# [Extracted information]

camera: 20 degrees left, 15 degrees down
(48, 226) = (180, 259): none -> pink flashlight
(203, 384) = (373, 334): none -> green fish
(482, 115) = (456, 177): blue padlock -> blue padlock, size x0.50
...
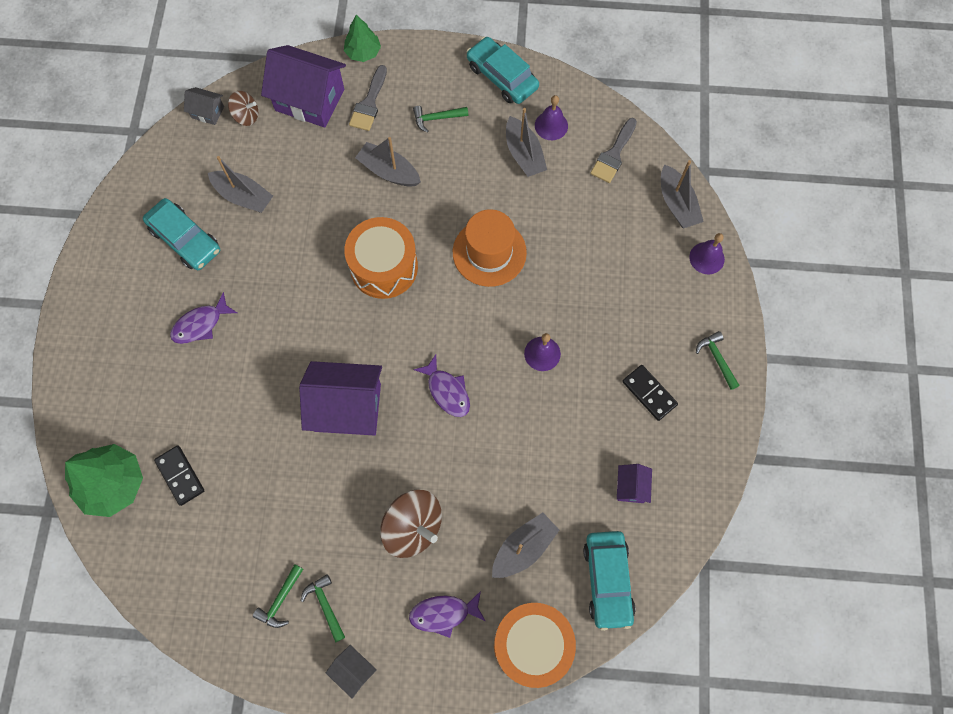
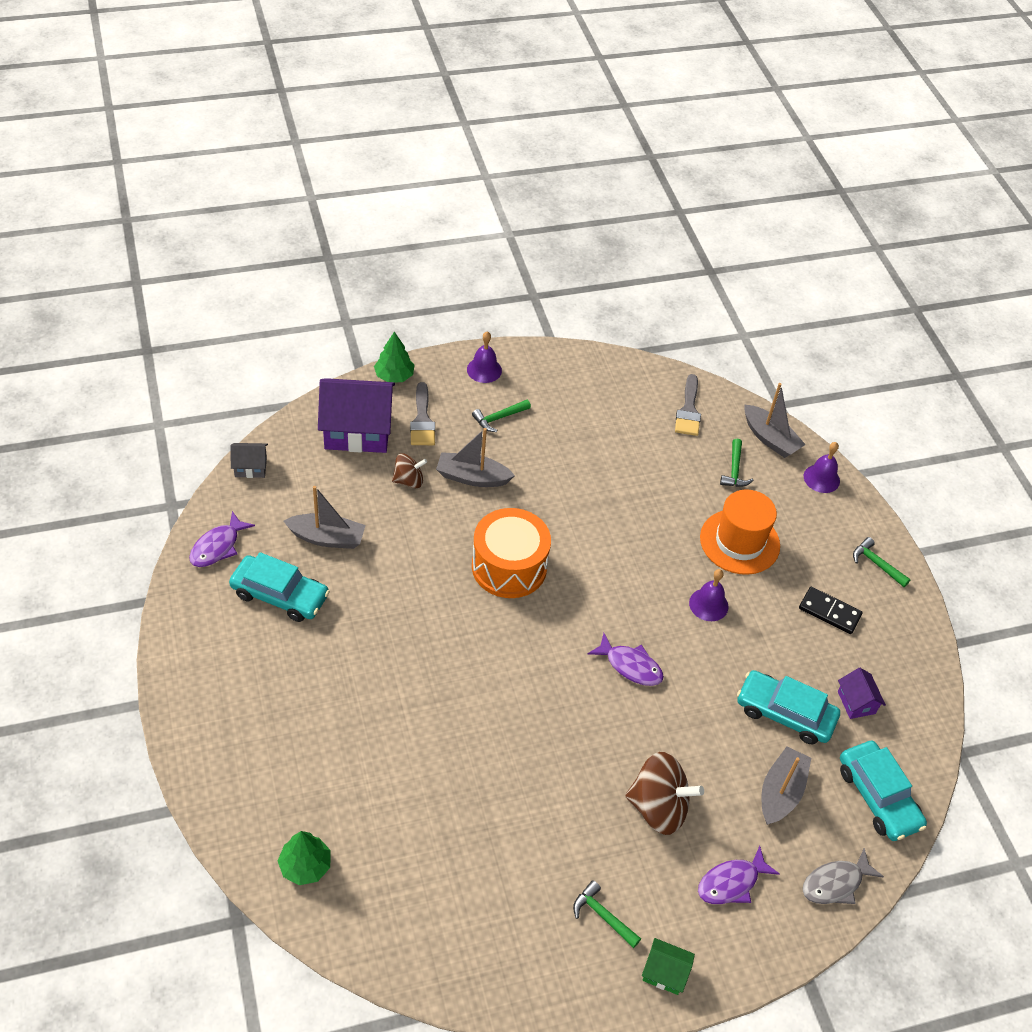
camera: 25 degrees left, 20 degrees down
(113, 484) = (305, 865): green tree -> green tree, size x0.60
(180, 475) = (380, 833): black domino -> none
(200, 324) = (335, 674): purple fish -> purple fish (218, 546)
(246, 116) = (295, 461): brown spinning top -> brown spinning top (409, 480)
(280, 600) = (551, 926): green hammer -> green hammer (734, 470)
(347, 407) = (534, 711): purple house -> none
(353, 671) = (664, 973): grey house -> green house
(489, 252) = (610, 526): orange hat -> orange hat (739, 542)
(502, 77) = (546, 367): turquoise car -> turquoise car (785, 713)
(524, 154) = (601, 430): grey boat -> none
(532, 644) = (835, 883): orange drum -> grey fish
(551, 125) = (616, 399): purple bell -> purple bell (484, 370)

# [Problem]
Only those lines of the entries above that run from the line containing "(353, 671) = (664, 973): grey" to the line containing "(551, 125) = (616, 399): purple", both included, should be transcribed exactly.

# [Result of the exercise]
(353, 671) = (664, 973): grey house -> green house
(489, 252) = (610, 526): orange hat -> orange hat (739, 542)
(502, 77) = (546, 367): turquoise car -> turquoise car (785, 713)
(524, 154) = (601, 430): grey boat -> none
(532, 644) = (835, 883): orange drum -> grey fish
(551, 125) = (616, 399): purple bell -> purple bell (484, 370)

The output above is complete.